Which lines of the entries contain the word "brick"? Please list them.

## DATA UNDER STUDY
^^^^^^^^

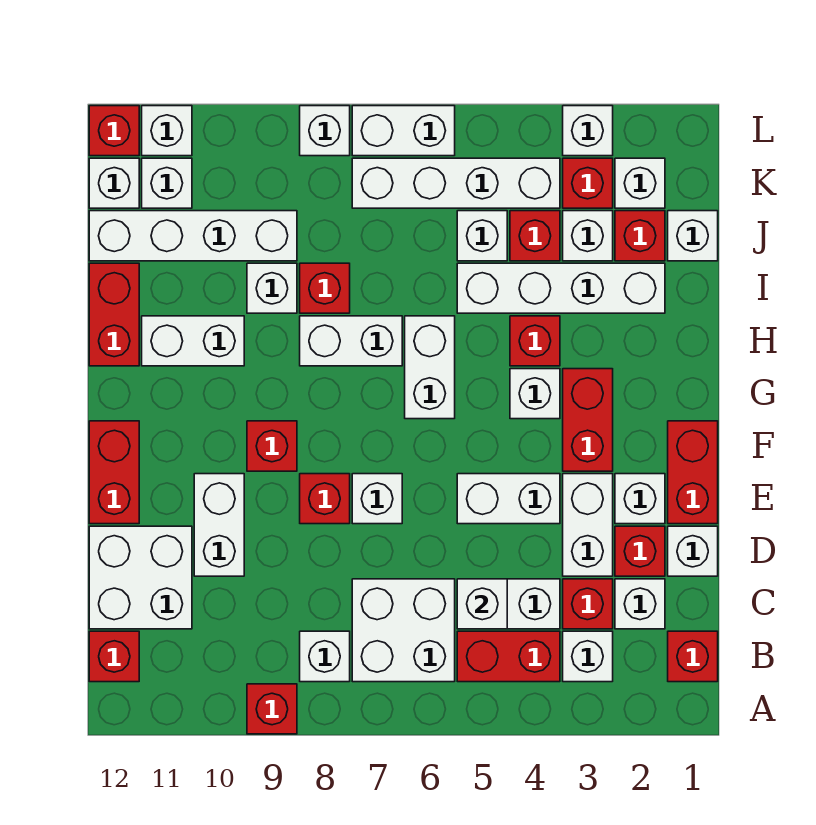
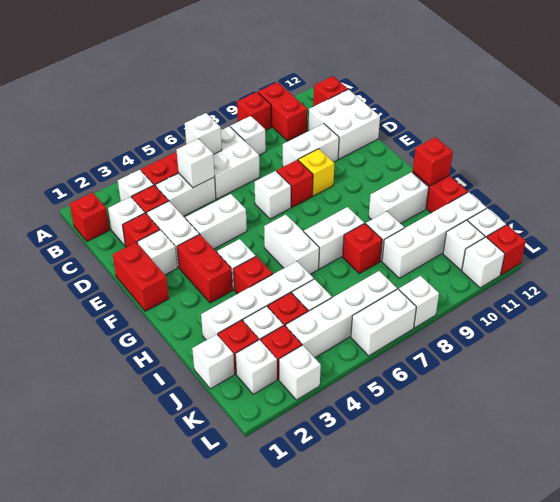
white brick D1 level 1 -> white brick B6 level 2
white brick D10:E10 level 1 -> white brick D9:D10 level 1
none -> yellow brick E9 level 1
red brick E12:F12 level 1 -> red brick A10:B10 level 1
red brick F9 level 1 -> red brick H12 level 2

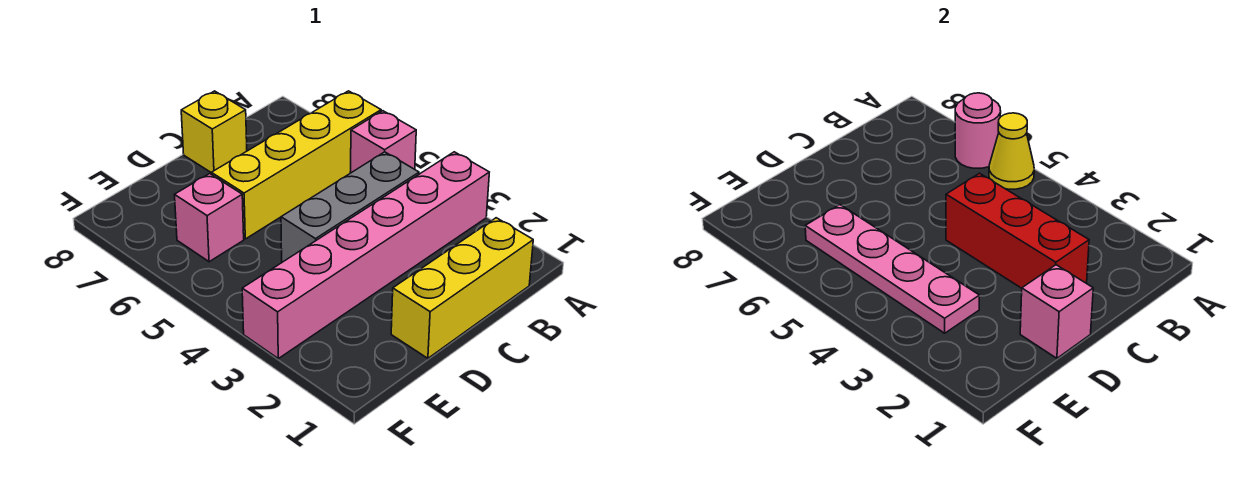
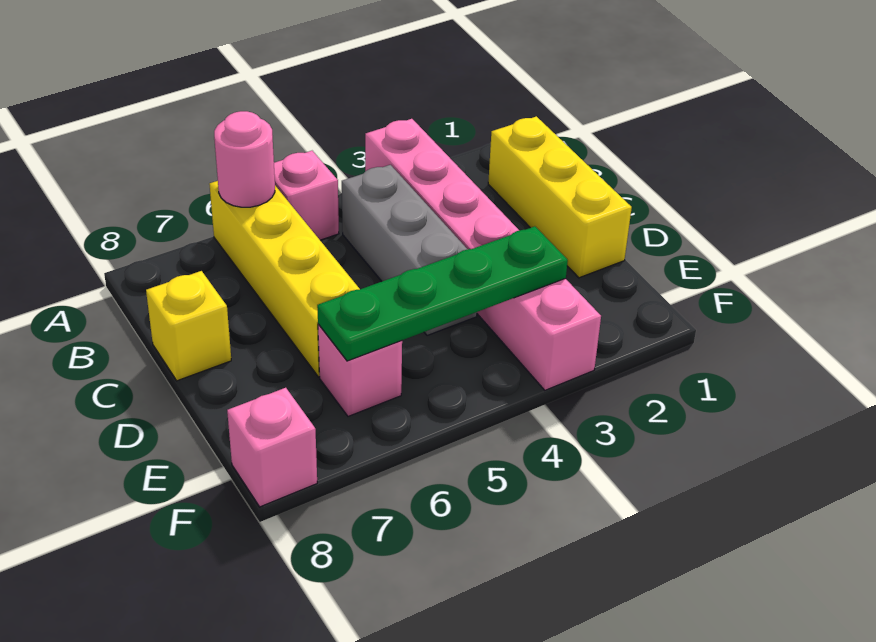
yellow cone A5 level 2 -> none
red brick C2:C4 level 2 -> none
pink brick D1 level 2 -> pink brick F8 level 1
pink plate E3:E6 level 2 -> green plate E3:E6 level 2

^^^^^^^^

## ANSWER FOR THIS EXERCISE
white brick D1 level 1 -> white brick B6 level 2
white brick D10:E10 level 1 -> white brick D9:D10 level 1
none -> yellow brick E9 level 1
red brick E12:F12 level 1 -> red brick A10:B10 level 1
red brick F9 level 1 -> red brick H12 level 2
red brick C2:C4 level 2 -> none
pink brick D1 level 2 -> pink brick F8 level 1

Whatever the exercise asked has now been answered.